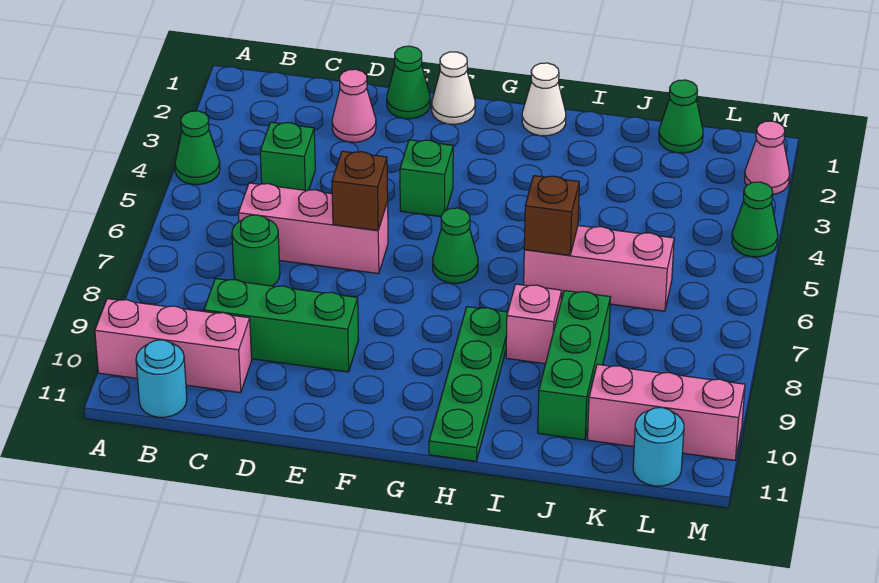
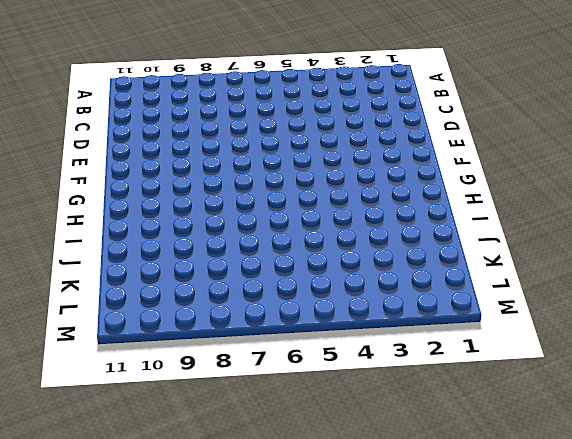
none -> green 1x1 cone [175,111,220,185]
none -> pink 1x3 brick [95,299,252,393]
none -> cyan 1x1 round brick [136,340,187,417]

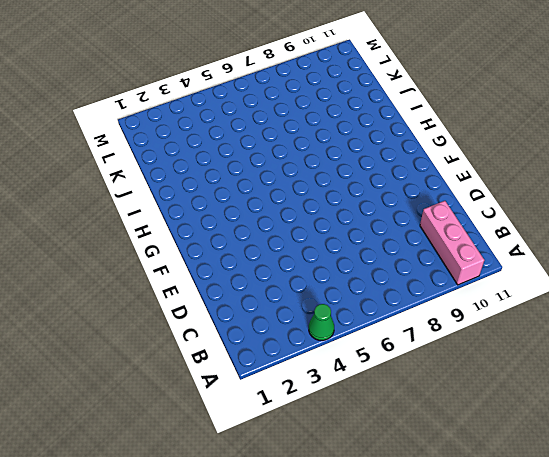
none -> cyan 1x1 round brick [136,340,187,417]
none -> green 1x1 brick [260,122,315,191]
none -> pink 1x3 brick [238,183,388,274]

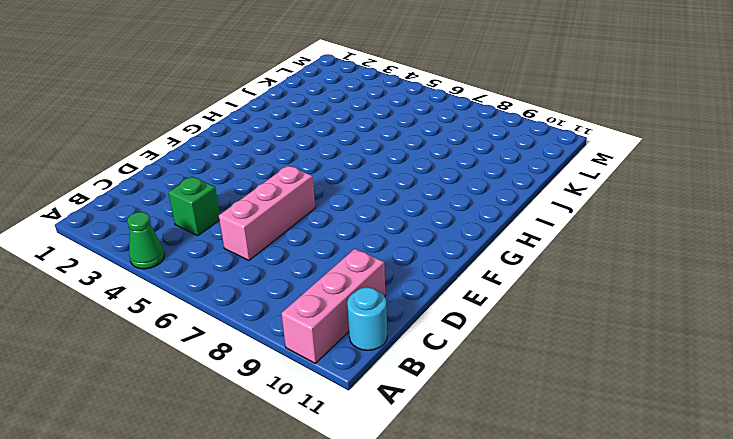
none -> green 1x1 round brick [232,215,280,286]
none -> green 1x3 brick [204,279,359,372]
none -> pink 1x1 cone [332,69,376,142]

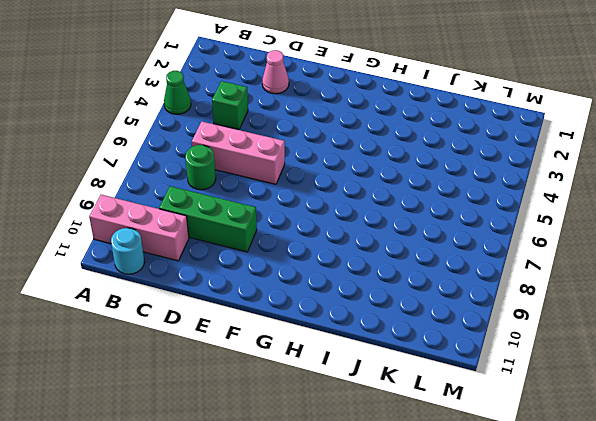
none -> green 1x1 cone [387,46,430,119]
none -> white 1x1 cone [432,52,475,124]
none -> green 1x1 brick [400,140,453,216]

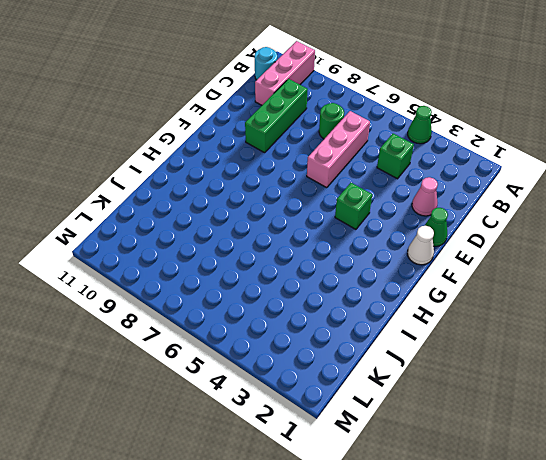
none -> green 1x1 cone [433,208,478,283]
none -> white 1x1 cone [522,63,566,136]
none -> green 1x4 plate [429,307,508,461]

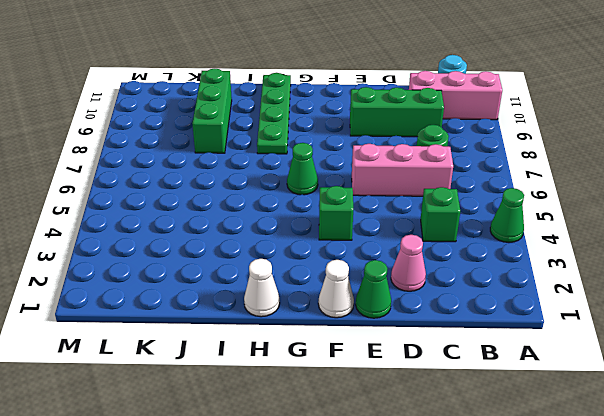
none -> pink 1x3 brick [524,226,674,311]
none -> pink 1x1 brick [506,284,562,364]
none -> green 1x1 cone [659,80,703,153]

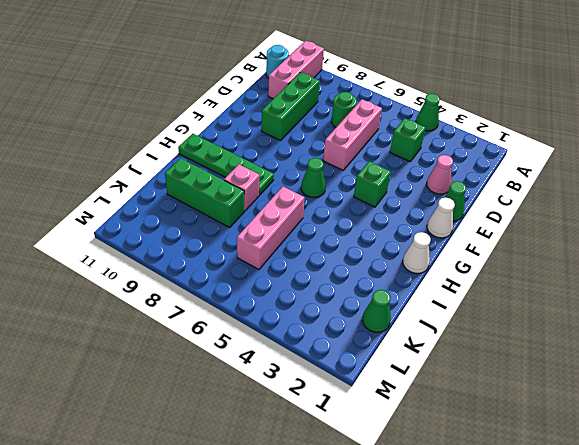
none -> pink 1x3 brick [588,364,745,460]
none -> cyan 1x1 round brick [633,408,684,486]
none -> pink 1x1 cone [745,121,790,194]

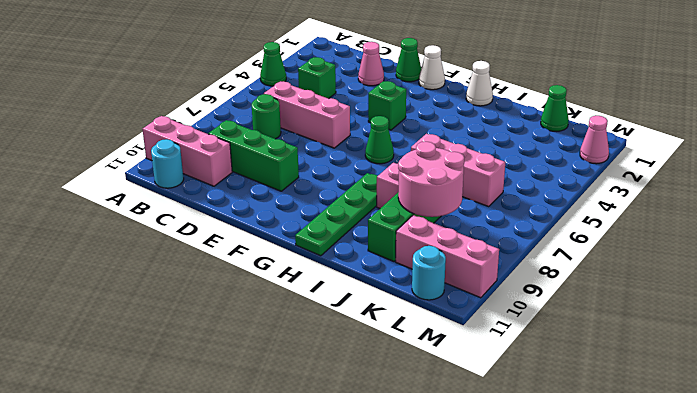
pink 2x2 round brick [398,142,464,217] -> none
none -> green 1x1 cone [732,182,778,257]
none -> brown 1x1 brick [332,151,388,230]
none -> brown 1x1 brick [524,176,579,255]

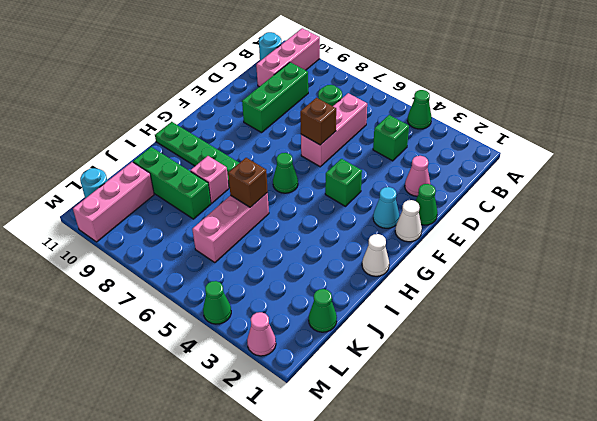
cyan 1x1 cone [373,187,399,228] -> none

---

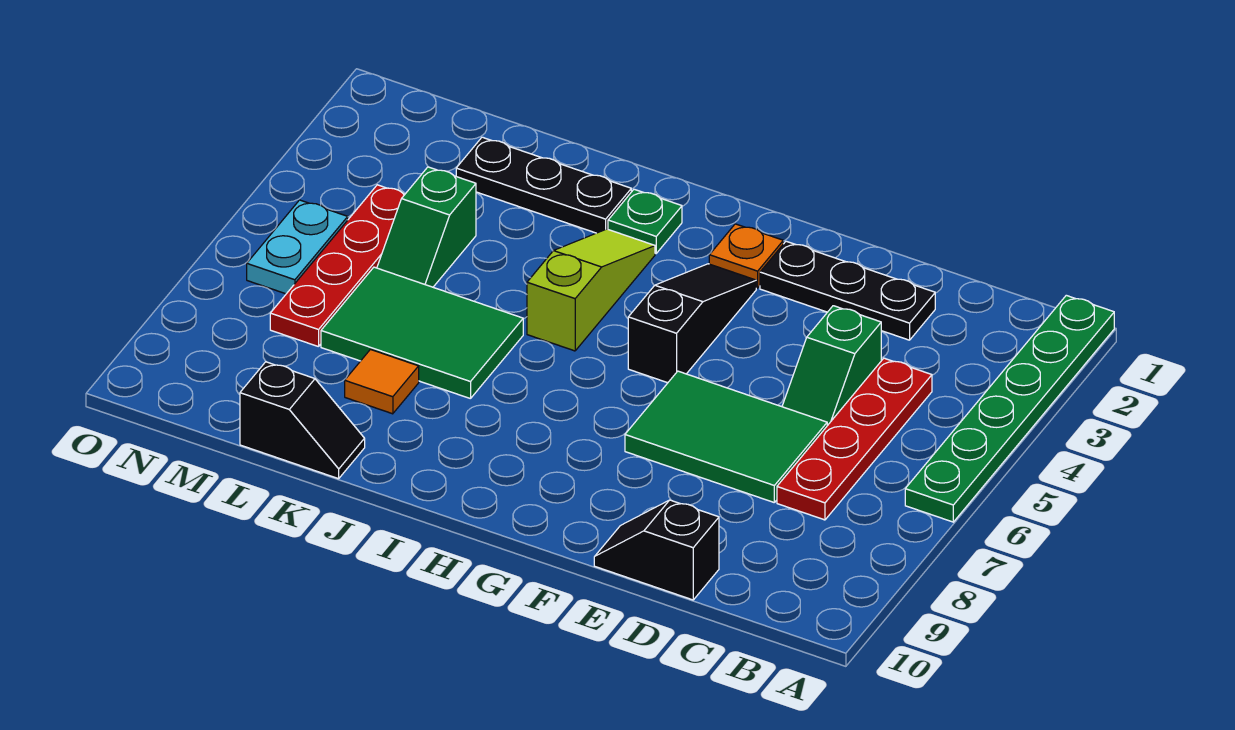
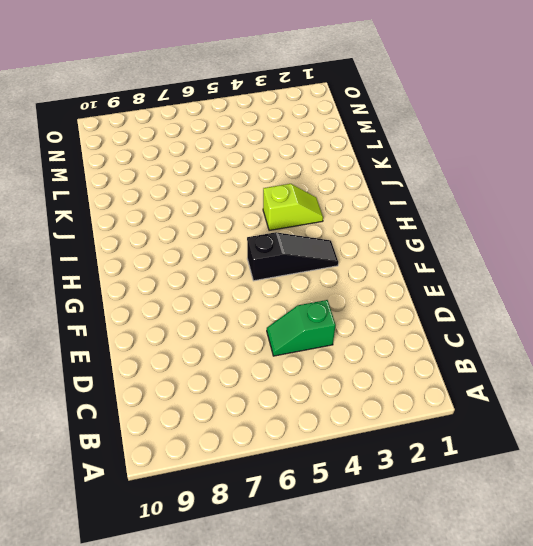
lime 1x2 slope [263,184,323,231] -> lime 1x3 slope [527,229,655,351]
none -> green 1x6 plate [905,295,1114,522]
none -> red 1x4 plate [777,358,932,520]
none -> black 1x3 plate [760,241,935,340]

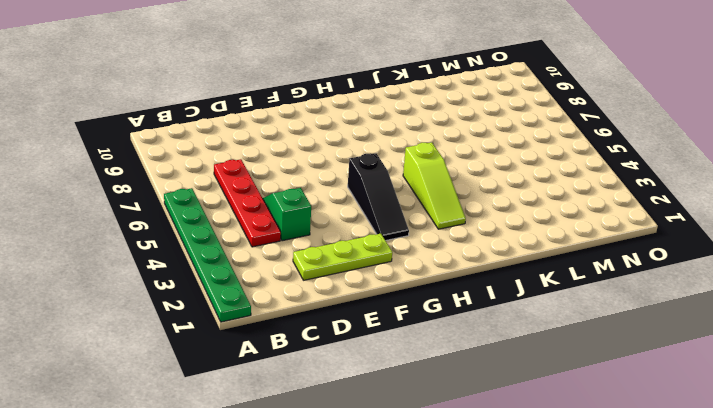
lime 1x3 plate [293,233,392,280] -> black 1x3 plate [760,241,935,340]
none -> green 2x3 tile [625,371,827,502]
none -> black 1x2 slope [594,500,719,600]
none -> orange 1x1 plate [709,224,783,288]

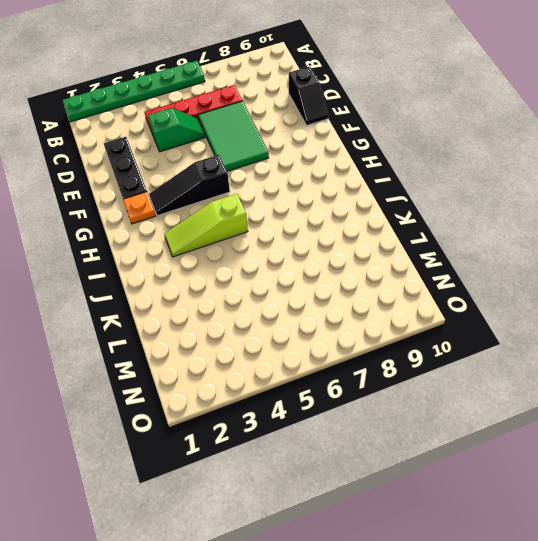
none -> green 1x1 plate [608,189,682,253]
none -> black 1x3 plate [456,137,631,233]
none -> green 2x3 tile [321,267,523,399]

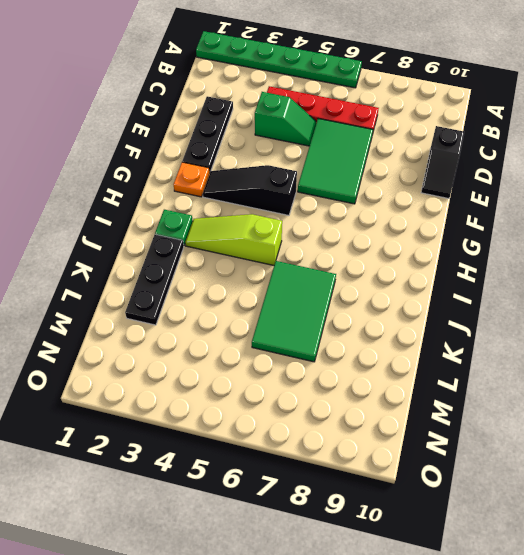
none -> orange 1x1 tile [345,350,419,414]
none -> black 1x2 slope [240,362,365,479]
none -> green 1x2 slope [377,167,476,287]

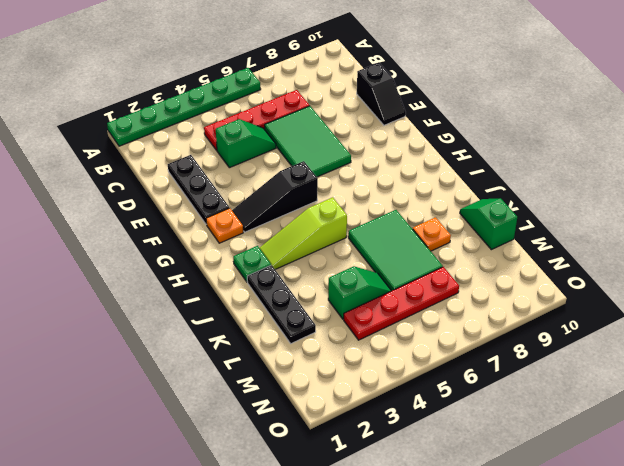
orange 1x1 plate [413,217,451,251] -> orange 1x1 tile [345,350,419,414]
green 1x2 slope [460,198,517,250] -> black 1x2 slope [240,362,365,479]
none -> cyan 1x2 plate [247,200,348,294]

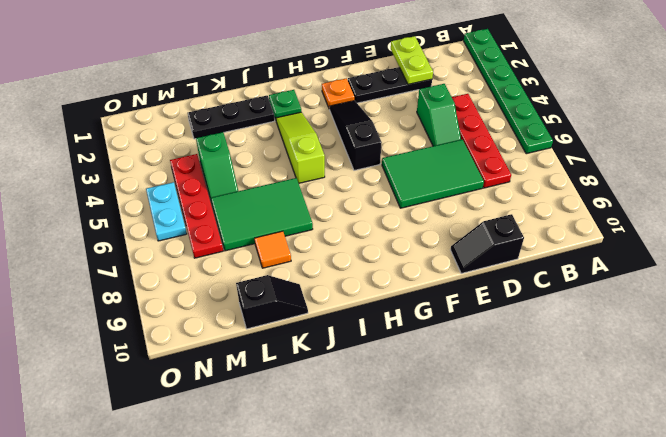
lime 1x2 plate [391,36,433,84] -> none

REQUIRED WORK: Give back exactly the lines of the listing above from the one that contains "pink 2x2 round" up to and including the one that contains "cyan 1x1 cone [373,187,399,228] -> none", but not the pictures, and no other lines.

TASK RESPONSE:
pink 2x2 round brick [398,142,464,217] -> none
none -> green 1x1 cone [732,182,778,257]
none -> brown 1x1 brick [332,151,388,230]
none -> brown 1x1 brick [524,176,579,255]

cyan 1x1 cone [373,187,399,228] -> none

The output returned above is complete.